For each line of the data below, copy it if it holds the word "turquoise".

Content starts

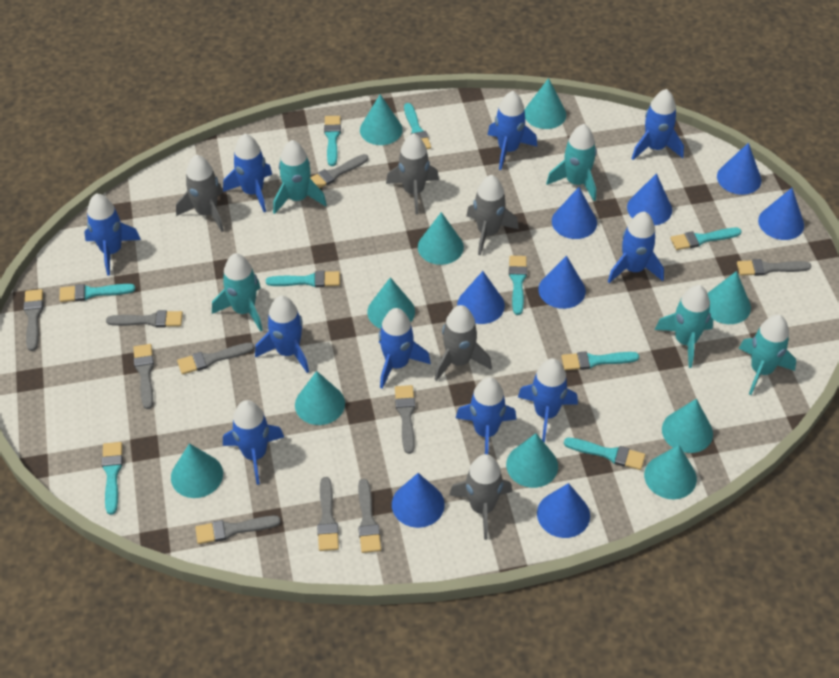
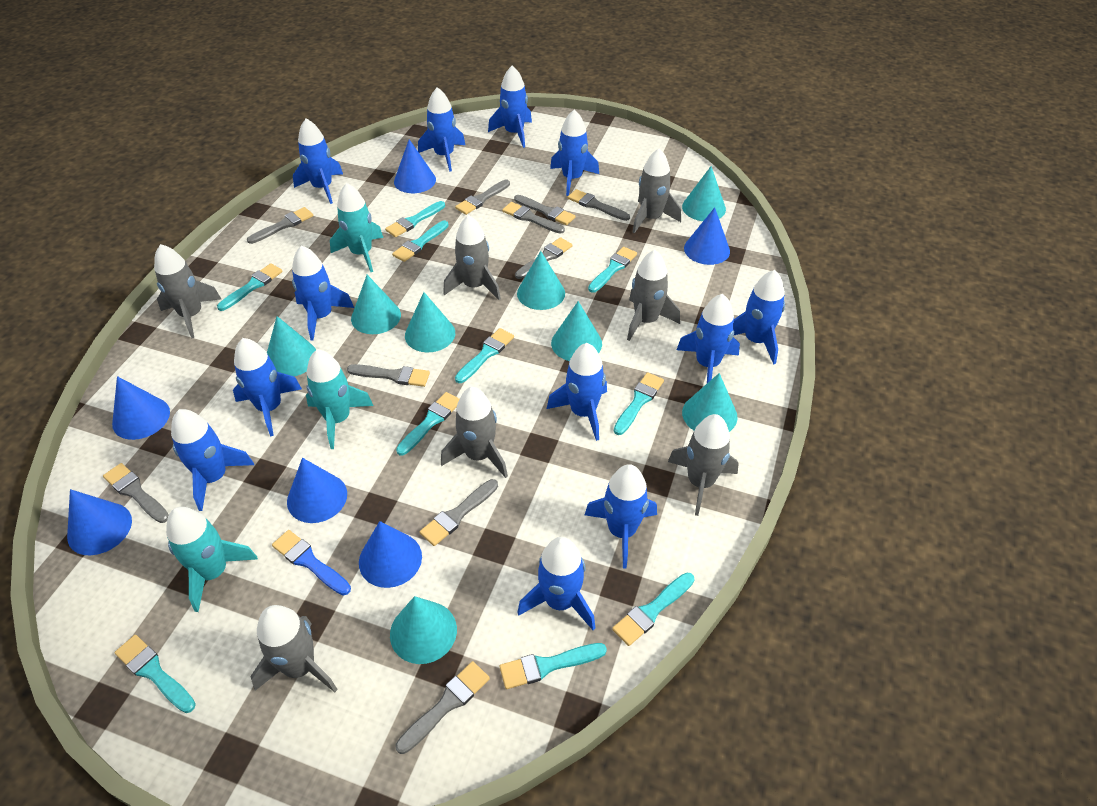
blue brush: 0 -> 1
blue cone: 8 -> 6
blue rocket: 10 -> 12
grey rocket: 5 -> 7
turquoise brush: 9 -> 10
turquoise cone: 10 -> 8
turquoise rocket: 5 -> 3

Content ends

*Task response*
turquoise brush: 9 -> 10
turquoise cone: 10 -> 8
turquoise rocket: 5 -> 3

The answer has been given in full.